:: Information provided

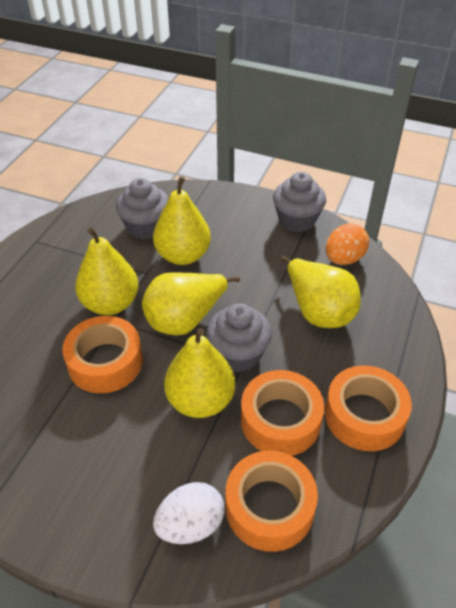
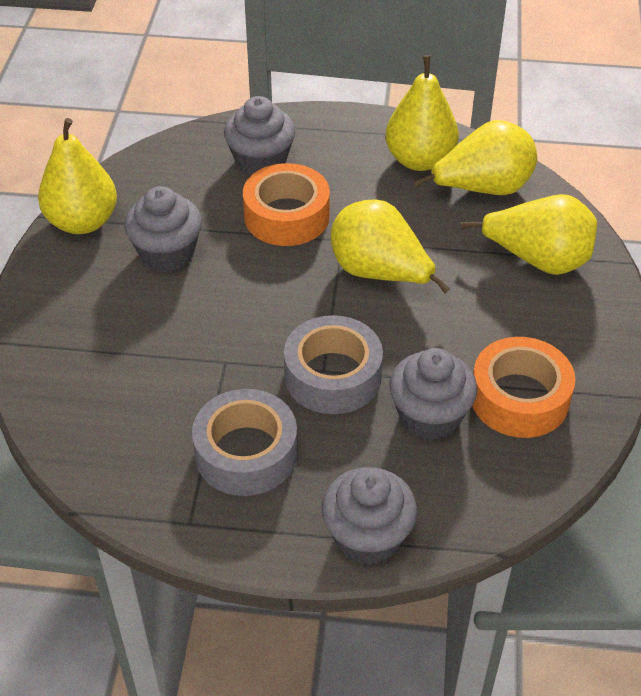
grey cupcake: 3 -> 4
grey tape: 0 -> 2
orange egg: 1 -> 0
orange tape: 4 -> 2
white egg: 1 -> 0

::::
:: Information provided

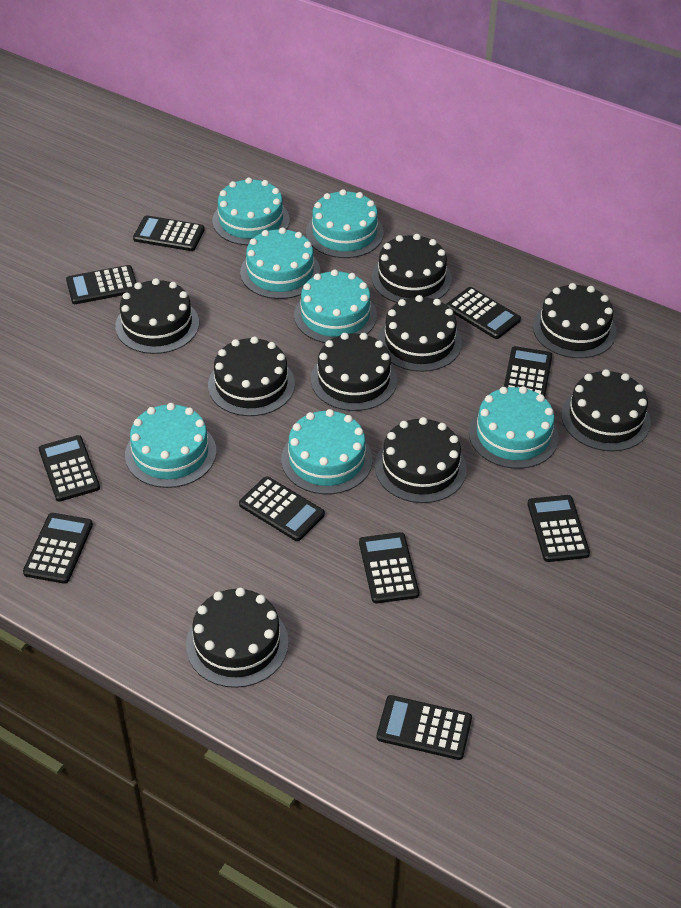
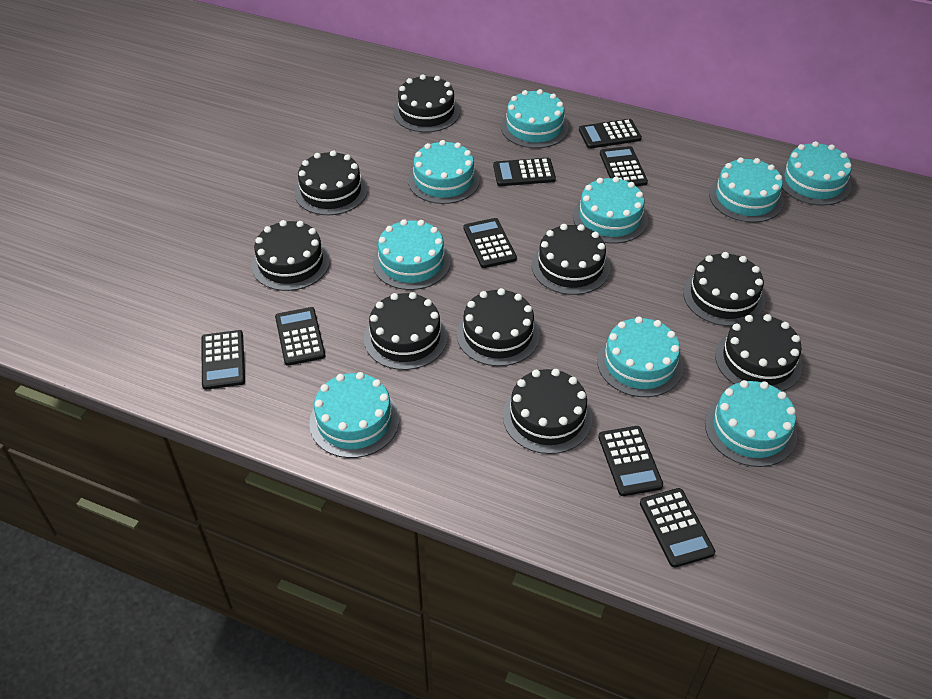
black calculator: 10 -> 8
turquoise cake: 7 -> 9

::::

## Exercise description
From the records above, print only the lines between the one holding "grey cupcake: 3 -> 4" and the one holding "white egg: 1 -> 0", inclusive, exactly as they stand.

## Response to this exercise
grey cupcake: 3 -> 4
grey tape: 0 -> 2
orange egg: 1 -> 0
orange tape: 4 -> 2
white egg: 1 -> 0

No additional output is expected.